* [REQUIRED WORK]
Transcribe the listing exactly, leaving out every picture.

* [RECORDED INFORMATION]
Start of Block

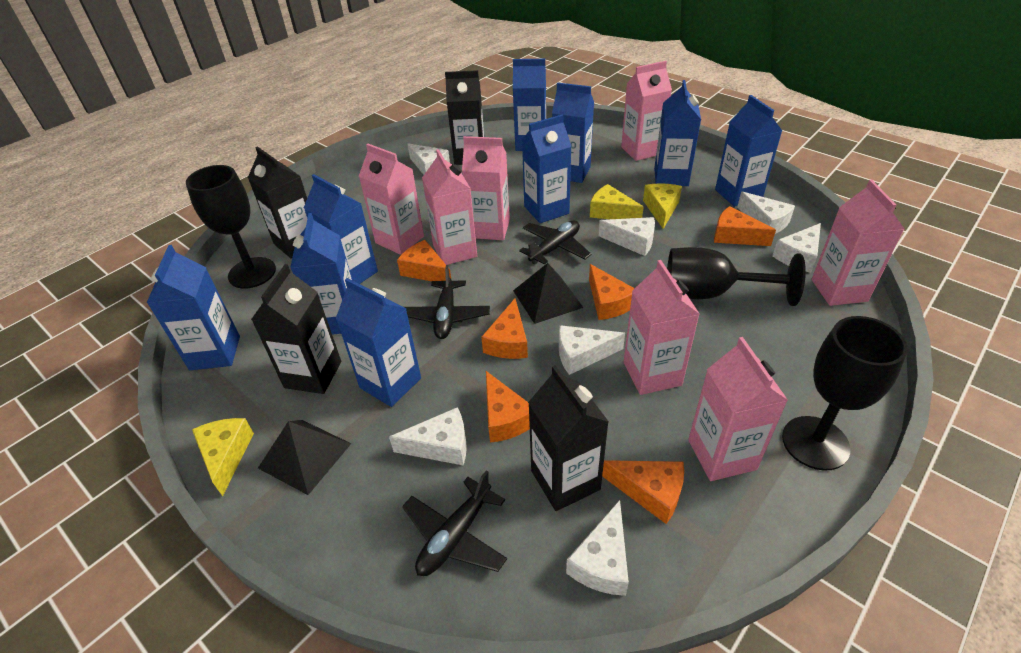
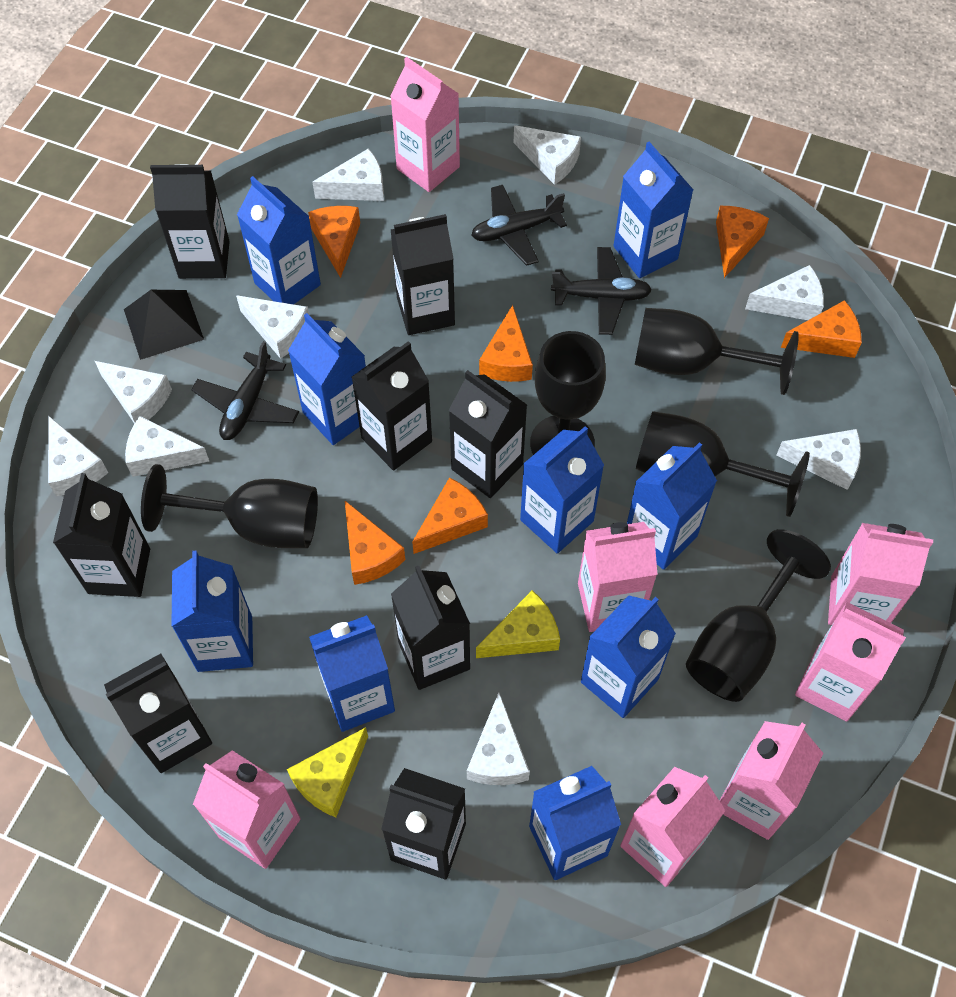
black carton: 4 -> 8
black goblet: 3 -> 5
black pyramid: 2 -> 1
white cheese: 7 -> 9
yellow cheese: 3 -> 2

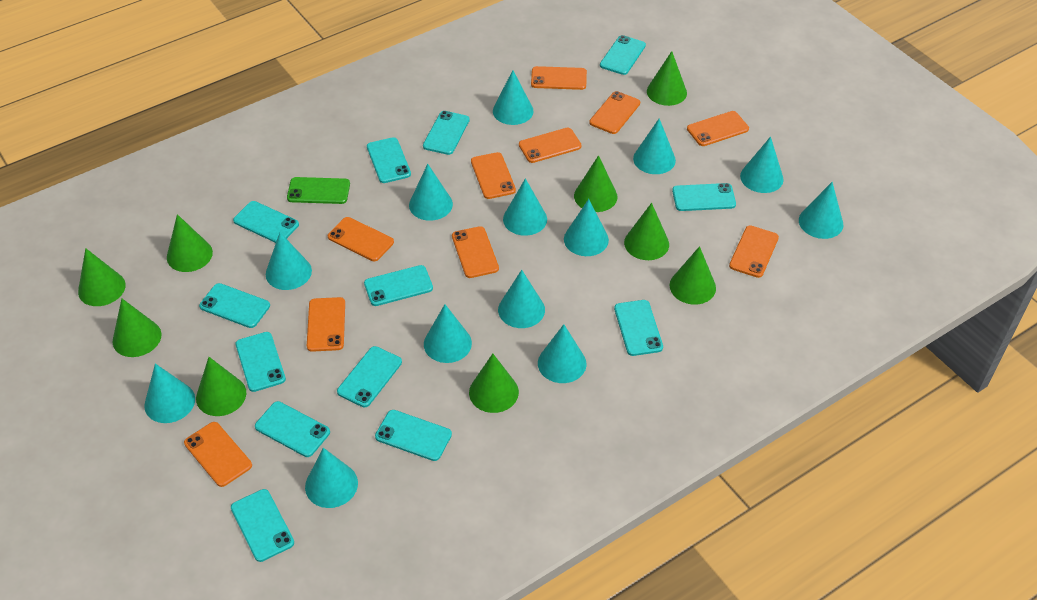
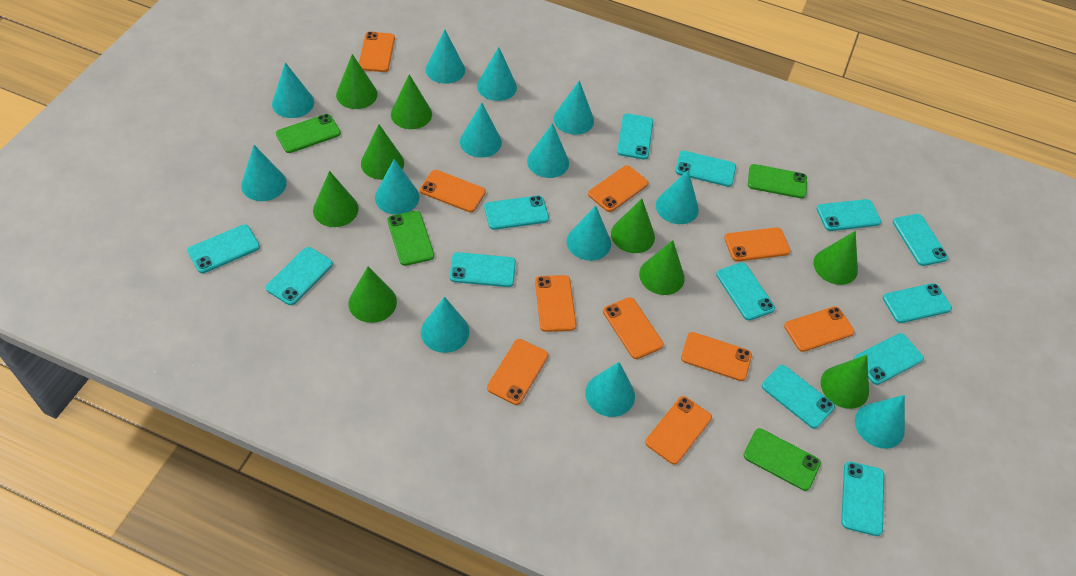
green phone: 1 -> 4

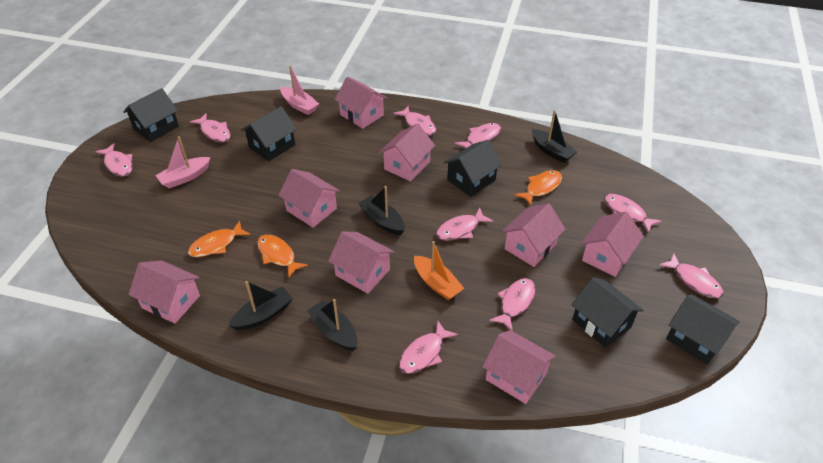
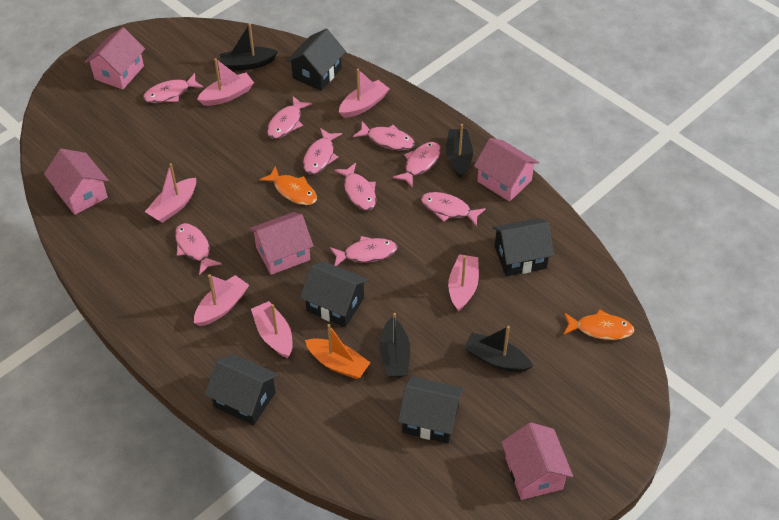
orange fish: 3 -> 2
pink boat: 2 -> 6
pink house: 8 -> 5

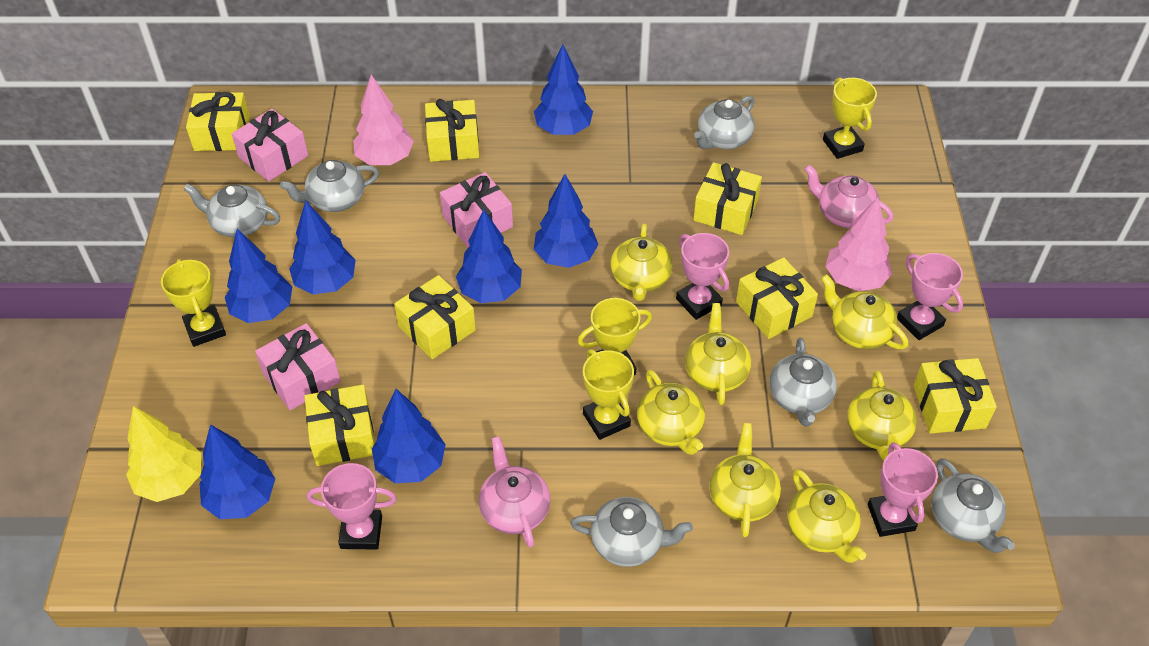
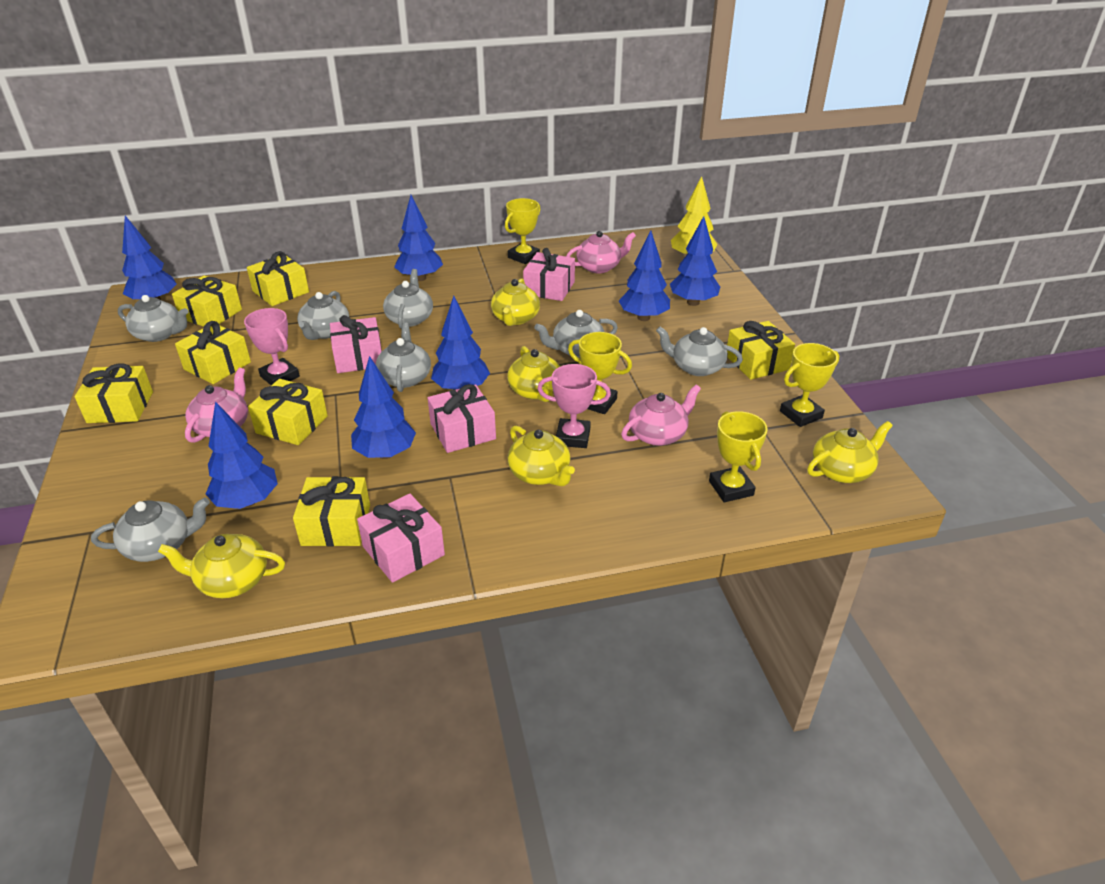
grey teapot: 6 -> 7
pink gift: 3 -> 4
pink teapot: 2 -> 3
pink tree: 2 -> 0
pink trophy: 4 -> 2
yellow teapot: 7 -> 5

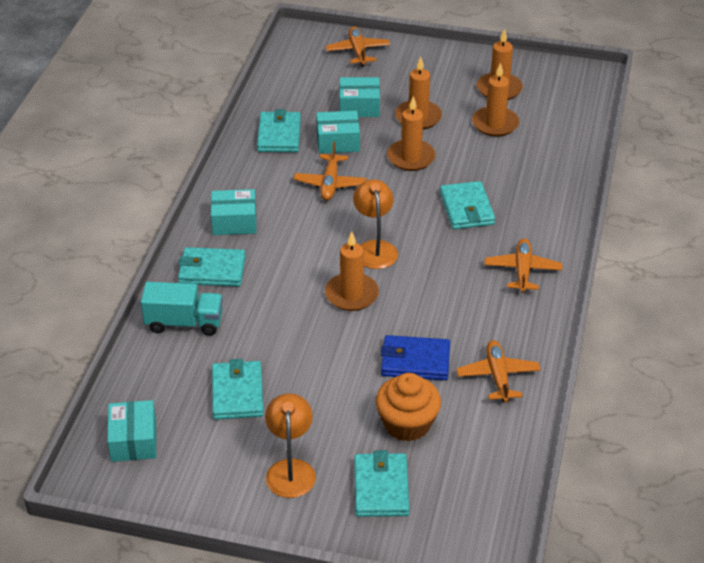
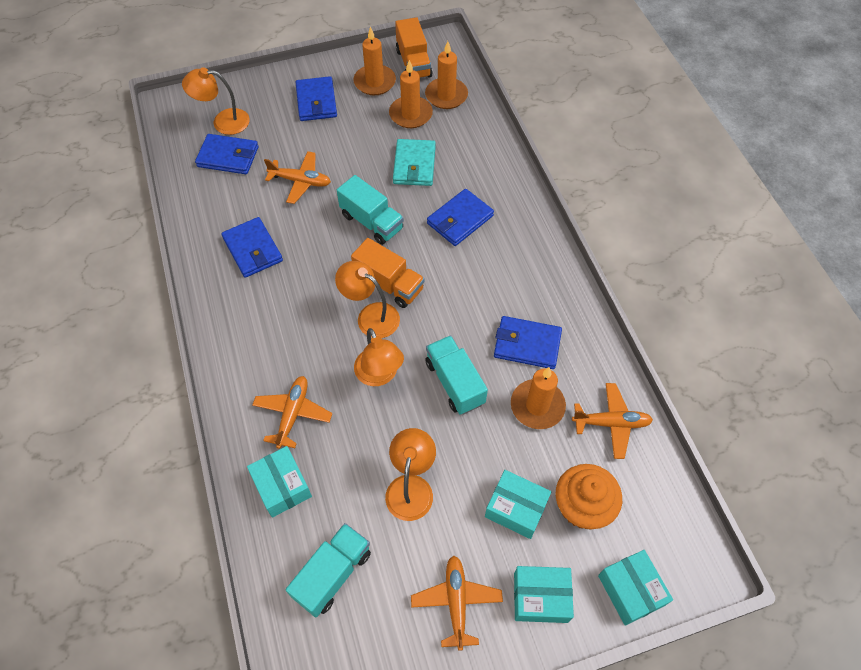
blue wallet: 1 -> 5
orange candle: 5 -> 4
orange lamp: 2 -> 4
orange truck: 0 -> 2
turquoise truck: 1 -> 3
turquoise wallet: 5 -> 1

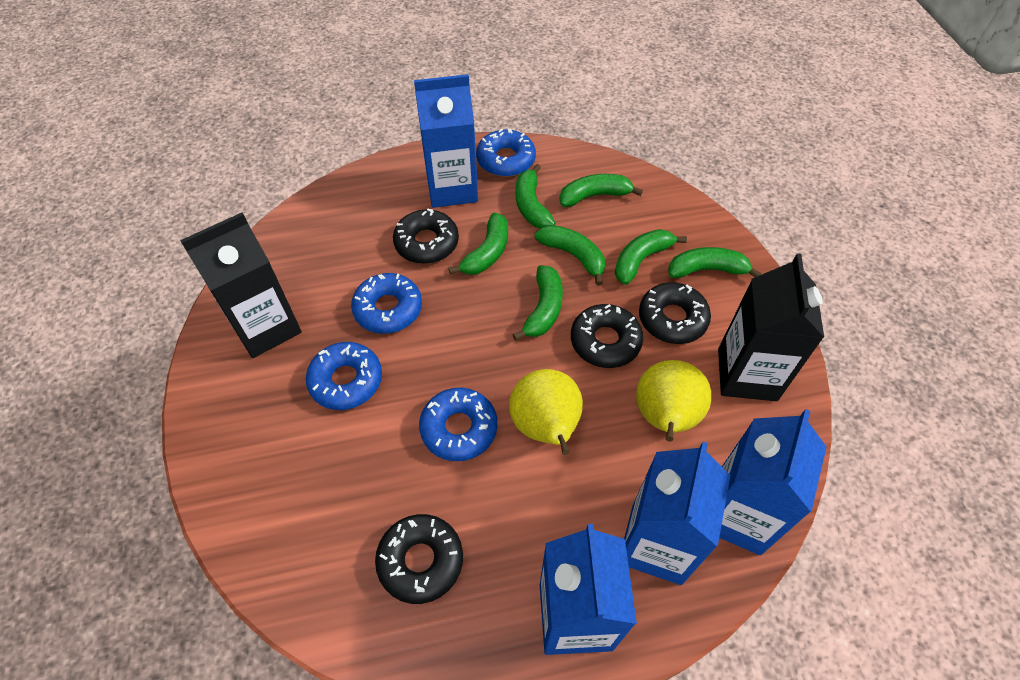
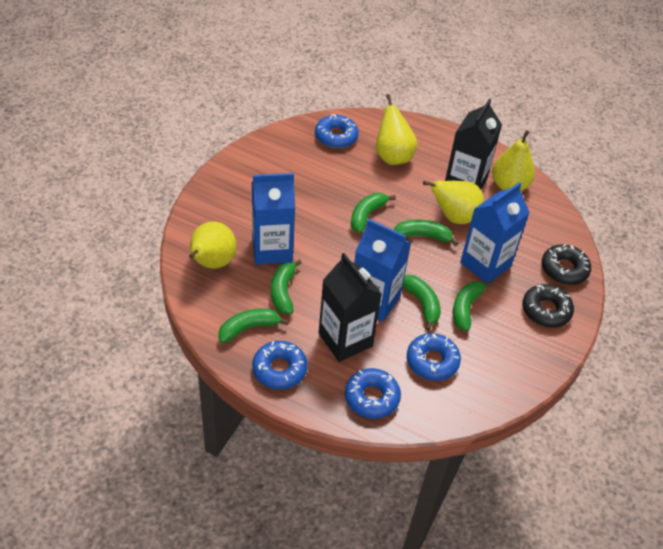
black donut: 4 -> 2
blue carton: 4 -> 3
green banana: 7 -> 6
yellow pear: 2 -> 4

End of Block

* [REPLY TO THE EXERCISE]
black carton: 4 -> 8
black goblet: 3 -> 5
black pyramid: 2 -> 1
white cheese: 7 -> 9
yellow cheese: 3 -> 2

green phone: 1 -> 4

orange fish: 3 -> 2
pink boat: 2 -> 6
pink house: 8 -> 5

grey teapot: 6 -> 7
pink gift: 3 -> 4
pink teapot: 2 -> 3
pink tree: 2 -> 0
pink trophy: 4 -> 2
yellow teapot: 7 -> 5

blue wallet: 1 -> 5
orange candle: 5 -> 4
orange lamp: 2 -> 4
orange truck: 0 -> 2
turquoise truck: 1 -> 3
turquoise wallet: 5 -> 1

black donut: 4 -> 2
blue carton: 4 -> 3
green banana: 7 -> 6
yellow pear: 2 -> 4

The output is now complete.